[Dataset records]
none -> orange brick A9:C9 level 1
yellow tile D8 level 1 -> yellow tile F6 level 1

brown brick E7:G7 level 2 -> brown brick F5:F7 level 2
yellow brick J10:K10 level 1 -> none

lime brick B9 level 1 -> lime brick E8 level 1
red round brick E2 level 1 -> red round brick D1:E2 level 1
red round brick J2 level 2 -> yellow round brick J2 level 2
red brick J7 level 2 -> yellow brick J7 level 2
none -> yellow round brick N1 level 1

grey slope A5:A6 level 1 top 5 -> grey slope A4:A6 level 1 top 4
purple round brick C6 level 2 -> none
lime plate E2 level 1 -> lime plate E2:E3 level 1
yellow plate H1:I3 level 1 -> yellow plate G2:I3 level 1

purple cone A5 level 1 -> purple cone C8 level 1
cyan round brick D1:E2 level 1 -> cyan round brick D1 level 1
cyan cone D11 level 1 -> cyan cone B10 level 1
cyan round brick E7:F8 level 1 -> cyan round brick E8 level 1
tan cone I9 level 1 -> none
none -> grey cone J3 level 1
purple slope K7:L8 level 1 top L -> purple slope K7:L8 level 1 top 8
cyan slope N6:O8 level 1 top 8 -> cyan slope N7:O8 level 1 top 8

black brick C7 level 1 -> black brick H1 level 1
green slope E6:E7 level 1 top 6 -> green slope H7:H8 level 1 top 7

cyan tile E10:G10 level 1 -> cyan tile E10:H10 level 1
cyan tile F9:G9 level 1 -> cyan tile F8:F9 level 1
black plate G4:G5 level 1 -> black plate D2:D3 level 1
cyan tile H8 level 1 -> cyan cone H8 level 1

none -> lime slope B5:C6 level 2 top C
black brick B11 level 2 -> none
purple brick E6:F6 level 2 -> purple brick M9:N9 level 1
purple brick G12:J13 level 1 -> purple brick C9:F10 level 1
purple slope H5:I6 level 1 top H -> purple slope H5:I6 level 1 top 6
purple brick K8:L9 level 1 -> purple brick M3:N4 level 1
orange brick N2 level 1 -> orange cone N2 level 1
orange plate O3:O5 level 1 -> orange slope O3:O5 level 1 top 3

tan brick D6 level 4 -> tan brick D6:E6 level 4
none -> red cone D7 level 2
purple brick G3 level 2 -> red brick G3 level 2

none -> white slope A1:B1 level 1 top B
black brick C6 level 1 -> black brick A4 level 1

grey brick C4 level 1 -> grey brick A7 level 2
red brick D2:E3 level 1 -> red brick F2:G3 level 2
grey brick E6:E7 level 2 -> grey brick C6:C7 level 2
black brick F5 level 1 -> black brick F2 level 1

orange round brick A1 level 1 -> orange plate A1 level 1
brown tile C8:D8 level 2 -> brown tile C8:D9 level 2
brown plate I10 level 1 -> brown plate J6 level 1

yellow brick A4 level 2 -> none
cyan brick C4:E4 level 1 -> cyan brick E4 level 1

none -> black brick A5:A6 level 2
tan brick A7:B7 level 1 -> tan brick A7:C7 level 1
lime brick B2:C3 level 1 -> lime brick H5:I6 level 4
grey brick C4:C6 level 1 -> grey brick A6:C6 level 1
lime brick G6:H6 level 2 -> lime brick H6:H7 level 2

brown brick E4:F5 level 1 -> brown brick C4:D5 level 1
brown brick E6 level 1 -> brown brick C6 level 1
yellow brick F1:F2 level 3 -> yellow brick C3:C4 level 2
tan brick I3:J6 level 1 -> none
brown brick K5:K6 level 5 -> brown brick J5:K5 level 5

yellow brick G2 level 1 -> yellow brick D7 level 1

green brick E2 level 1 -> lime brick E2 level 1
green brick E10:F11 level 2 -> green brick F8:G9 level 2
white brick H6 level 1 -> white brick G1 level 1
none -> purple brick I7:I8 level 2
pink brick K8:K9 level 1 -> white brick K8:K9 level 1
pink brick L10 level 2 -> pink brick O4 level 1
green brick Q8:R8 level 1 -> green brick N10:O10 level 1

## Exercise brief
Reproduce all entries exactly, leaving each one whole.

## Output below
none -> orange brick A9:C9 level 1
yellow tile D8 level 1 -> yellow tile F6 level 1

brown brick E7:G7 level 2 -> brown brick F5:F7 level 2
yellow brick J10:K10 level 1 -> none

lime brick B9 level 1 -> lime brick E8 level 1
red round brick E2 level 1 -> red round brick D1:E2 level 1
red round brick J2 level 2 -> yellow round brick J2 level 2
red brick J7 level 2 -> yellow brick J7 level 2
none -> yellow round brick N1 level 1

grey slope A5:A6 level 1 top 5 -> grey slope A4:A6 level 1 top 4
purple round brick C6 level 2 -> none
lime plate E2 level 1 -> lime plate E2:E3 level 1
yellow plate H1:I3 level 1 -> yellow plate G2:I3 level 1

purple cone A5 level 1 -> purple cone C8 level 1
cyan round brick D1:E2 level 1 -> cyan round brick D1 level 1
cyan cone D11 level 1 -> cyan cone B10 level 1
cyan round brick E7:F8 level 1 -> cyan round brick E8 level 1
tan cone I9 level 1 -> none
none -> grey cone J3 level 1
purple slope K7:L8 level 1 top L -> purple slope K7:L8 level 1 top 8
cyan slope N6:O8 level 1 top 8 -> cyan slope N7:O8 level 1 top 8

black brick C7 level 1 -> black brick H1 level 1
green slope E6:E7 level 1 top 6 -> green slope H7:H8 level 1 top 7

cyan tile E10:G10 level 1 -> cyan tile E10:H10 level 1
cyan tile F9:G9 level 1 -> cyan tile F8:F9 level 1
black plate G4:G5 level 1 -> black plate D2:D3 level 1
cyan tile H8 level 1 -> cyan cone H8 level 1

none -> lime slope B5:C6 level 2 top C
black brick B11 level 2 -> none
purple brick E6:F6 level 2 -> purple brick M9:N9 level 1
purple brick G12:J13 level 1 -> purple brick C9:F10 level 1
purple slope H5:I6 level 1 top H -> purple slope H5:I6 level 1 top 6
purple brick K8:L9 level 1 -> purple brick M3:N4 level 1
orange brick N2 level 1 -> orange cone N2 level 1
orange plate O3:O5 level 1 -> orange slope O3:O5 level 1 top 3

tan brick D6 level 4 -> tan brick D6:E6 level 4
none -> red cone D7 level 2
purple brick G3 level 2 -> red brick G3 level 2

none -> white slope A1:B1 level 1 top B
black brick C6 level 1 -> black brick A4 level 1

grey brick C4 level 1 -> grey brick A7 level 2
red brick D2:E3 level 1 -> red brick F2:G3 level 2
grey brick E6:E7 level 2 -> grey brick C6:C7 level 2
black brick F5 level 1 -> black brick F2 level 1

orange round brick A1 level 1 -> orange plate A1 level 1
brown tile C8:D8 level 2 -> brown tile C8:D9 level 2
brown plate I10 level 1 -> brown plate J6 level 1

yellow brick A4 level 2 -> none
cyan brick C4:E4 level 1 -> cyan brick E4 level 1

none -> black brick A5:A6 level 2
tan brick A7:B7 level 1 -> tan brick A7:C7 level 1
lime brick B2:C3 level 1 -> lime brick H5:I6 level 4
grey brick C4:C6 level 1 -> grey brick A6:C6 level 1
lime brick G6:H6 level 2 -> lime brick H6:H7 level 2

brown brick E4:F5 level 1 -> brown brick C4:D5 level 1
brown brick E6 level 1 -> brown brick C6 level 1
yellow brick F1:F2 level 3 -> yellow brick C3:C4 level 2
tan brick I3:J6 level 1 -> none
brown brick K5:K6 level 5 -> brown brick J5:K5 level 5

yellow brick G2 level 1 -> yellow brick D7 level 1

green brick E2 level 1 -> lime brick E2 level 1
green brick E10:F11 level 2 -> green brick F8:G9 level 2
white brick H6 level 1 -> white brick G1 level 1
none -> purple brick I7:I8 level 2
pink brick K8:K9 level 1 -> white brick K8:K9 level 1
pink brick L10 level 2 -> pink brick O4 level 1
green brick Q8:R8 level 1 -> green brick N10:O10 level 1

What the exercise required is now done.